## Directions
Only lines with the word "yellow" are wanted; copy each of them from the listing below.

## Data under study

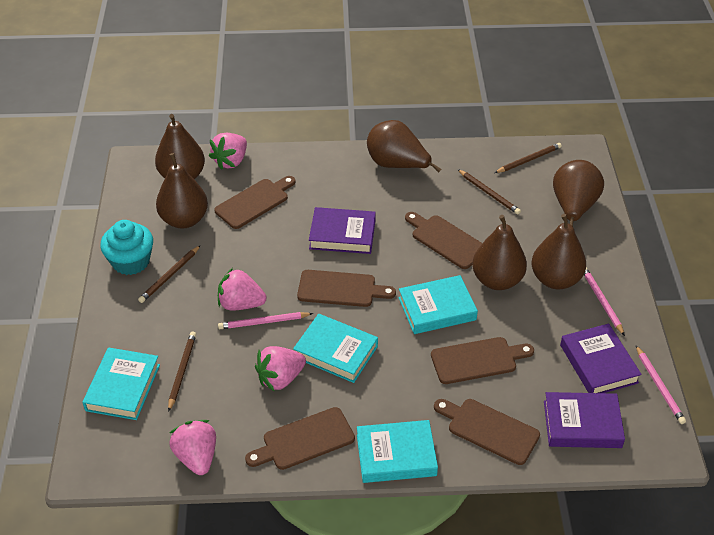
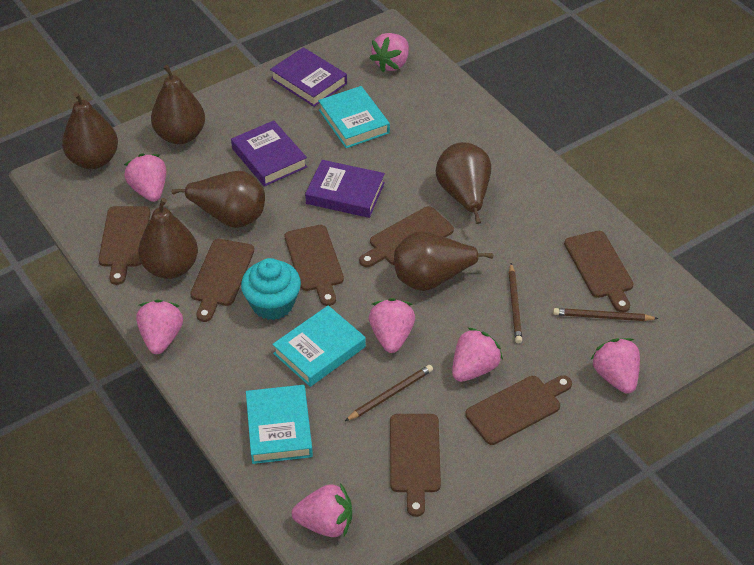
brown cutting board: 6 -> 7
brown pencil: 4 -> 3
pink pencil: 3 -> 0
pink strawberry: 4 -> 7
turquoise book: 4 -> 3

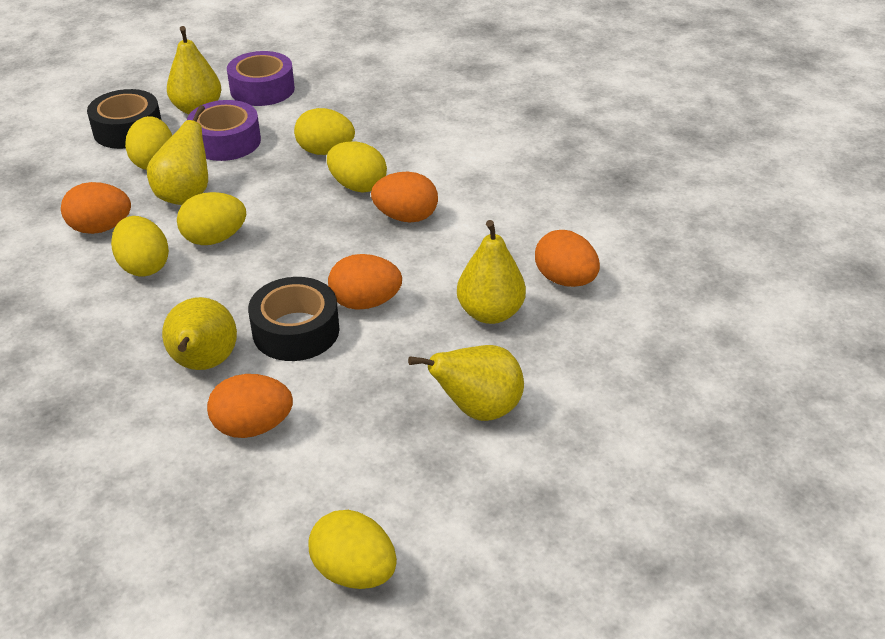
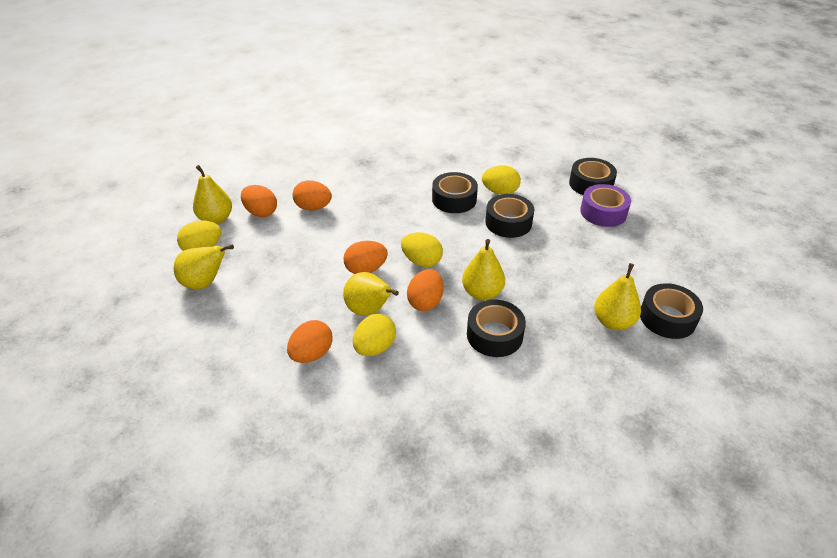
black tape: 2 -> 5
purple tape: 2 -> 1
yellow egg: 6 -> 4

* * *

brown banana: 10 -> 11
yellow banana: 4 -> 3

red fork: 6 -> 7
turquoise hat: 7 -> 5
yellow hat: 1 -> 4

---

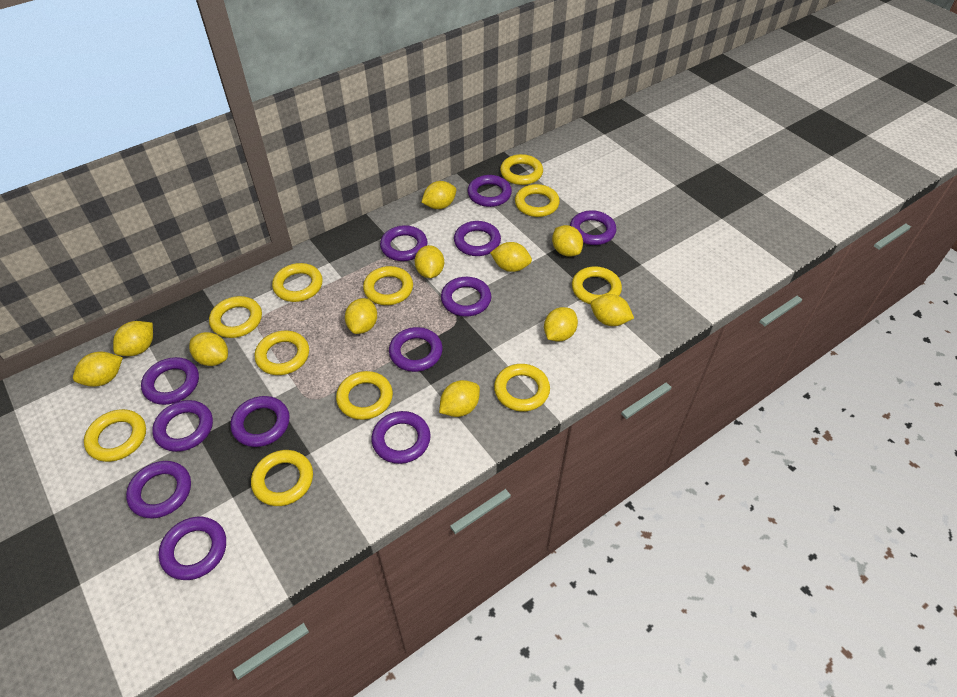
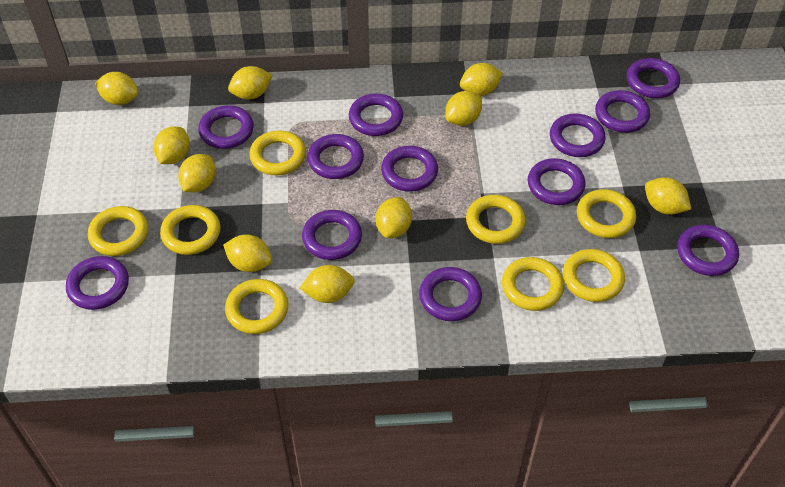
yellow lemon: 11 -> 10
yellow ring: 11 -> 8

## Exercise result
yellow egg: 6 -> 4
yellow banana: 4 -> 3
yellow hat: 1 -> 4
yellow lemon: 11 -> 10
yellow ring: 11 -> 8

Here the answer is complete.